== Data records

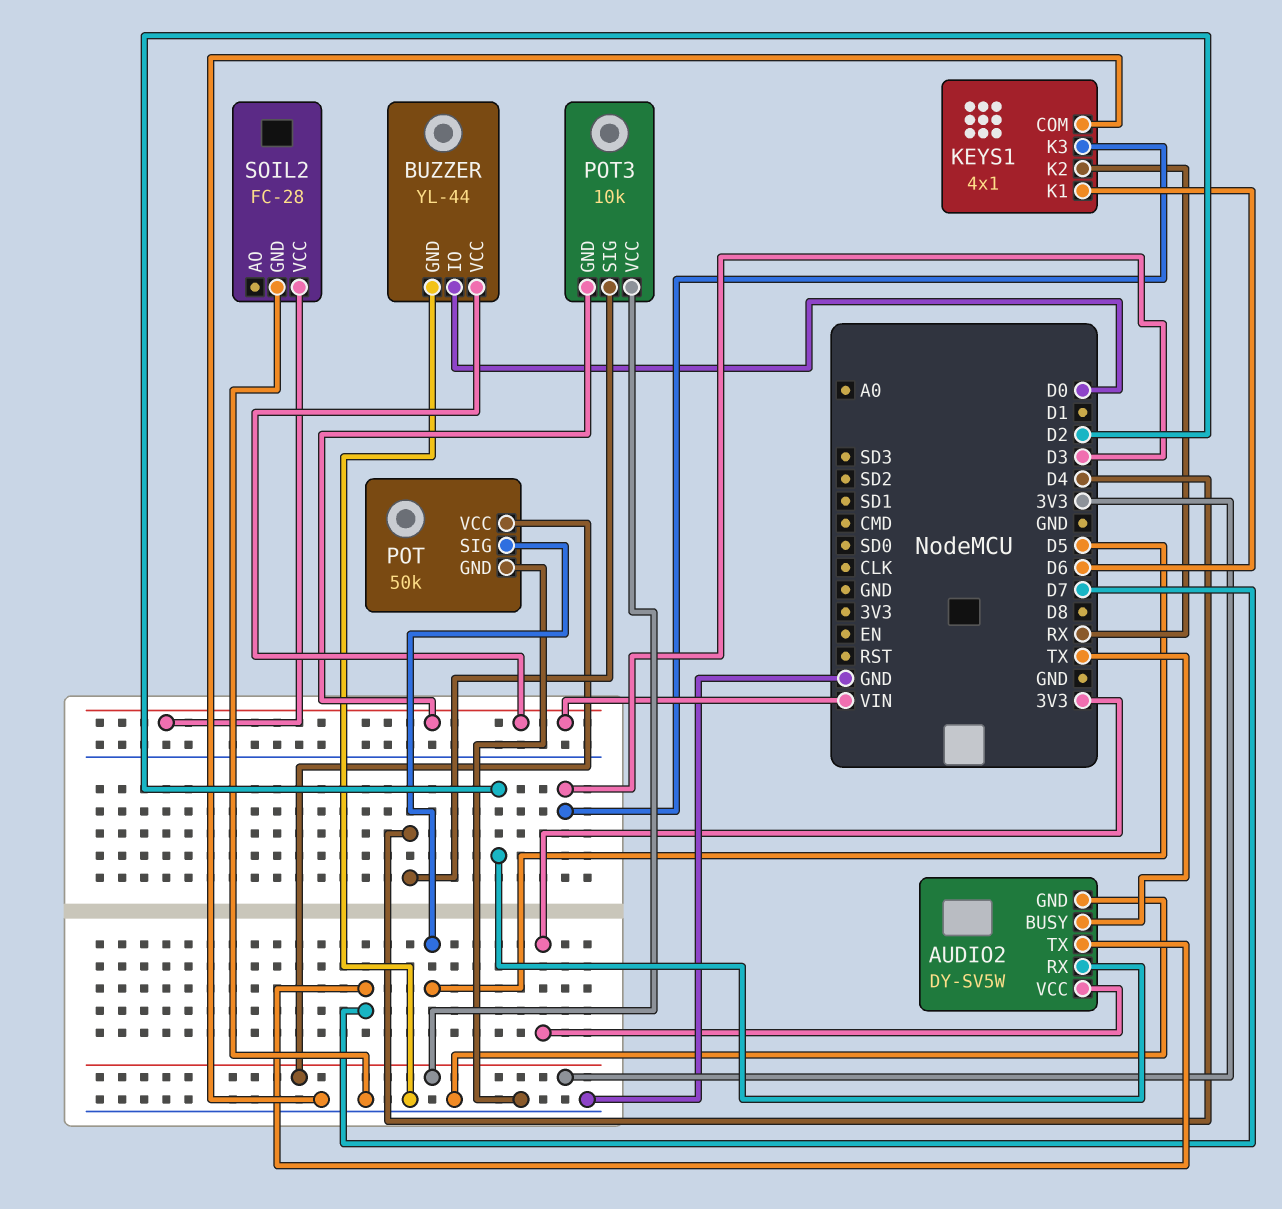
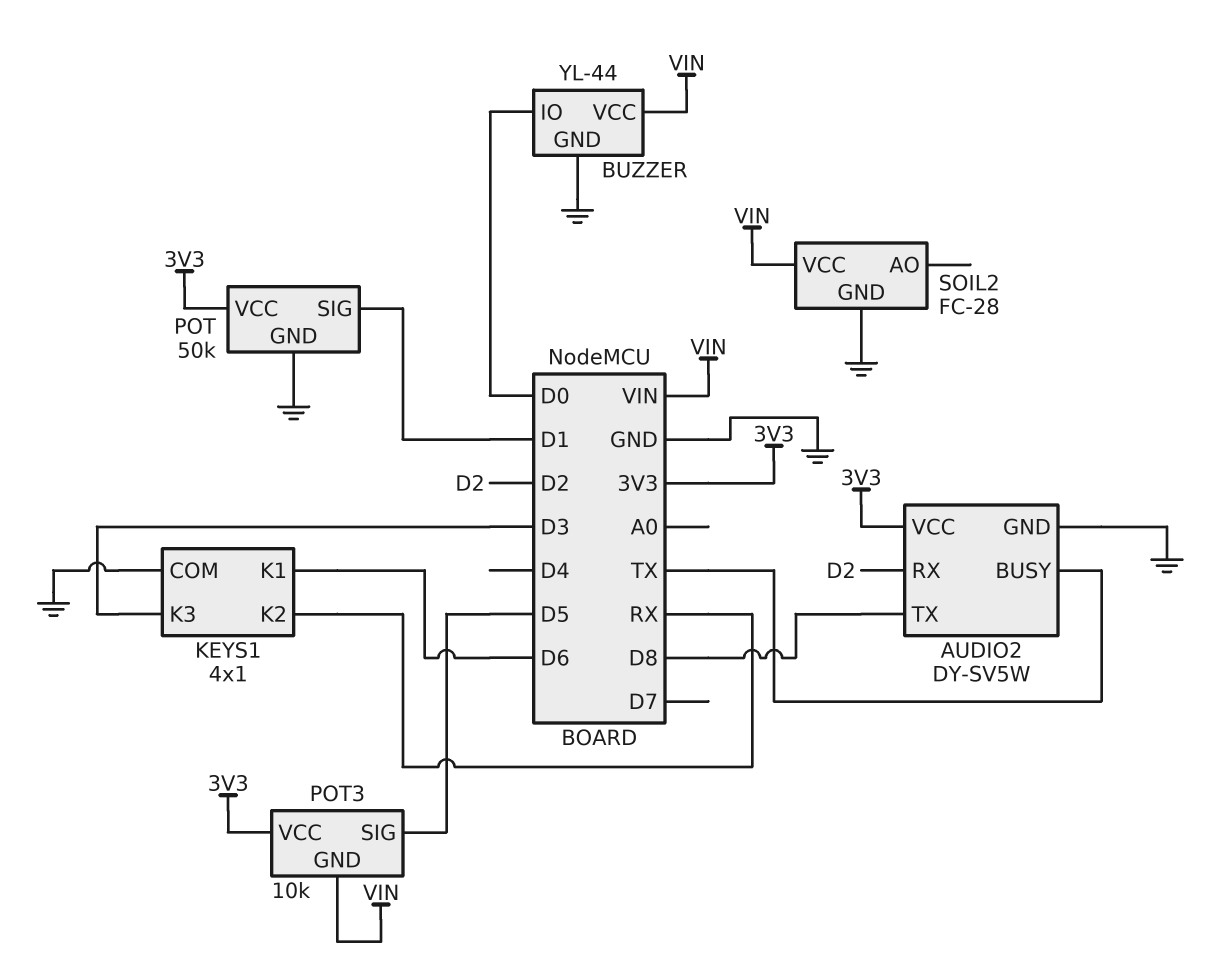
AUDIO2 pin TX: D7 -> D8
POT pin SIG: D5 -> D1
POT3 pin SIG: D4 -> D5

====
== Data records

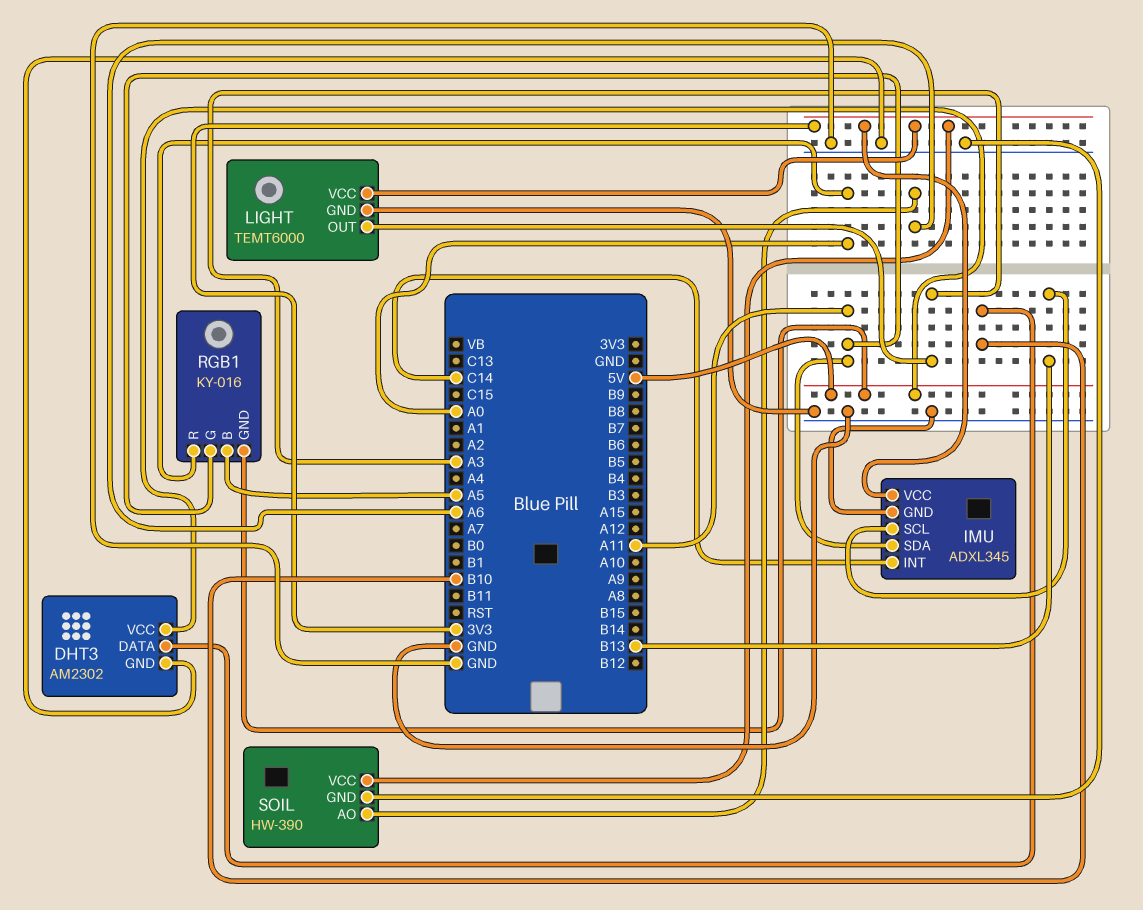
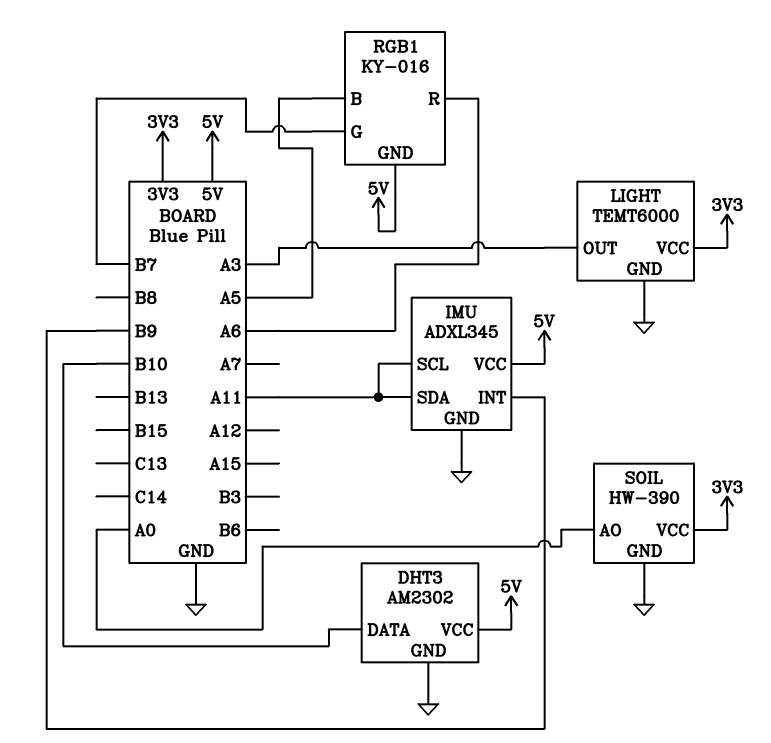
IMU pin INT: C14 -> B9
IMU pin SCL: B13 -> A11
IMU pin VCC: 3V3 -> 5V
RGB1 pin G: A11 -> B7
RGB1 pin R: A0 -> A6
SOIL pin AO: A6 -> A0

====

*Exercise description:* Your answer should consist solely of the lines above from the line with "AUDIO2 pin TX: D7 -> D8" to the line with "POT3 pin SIG: D4 -> D5", both included, reproduced exactly.

*Reply:*
AUDIO2 pin TX: D7 -> D8
POT pin SIG: D5 -> D1
POT3 pin SIG: D4 -> D5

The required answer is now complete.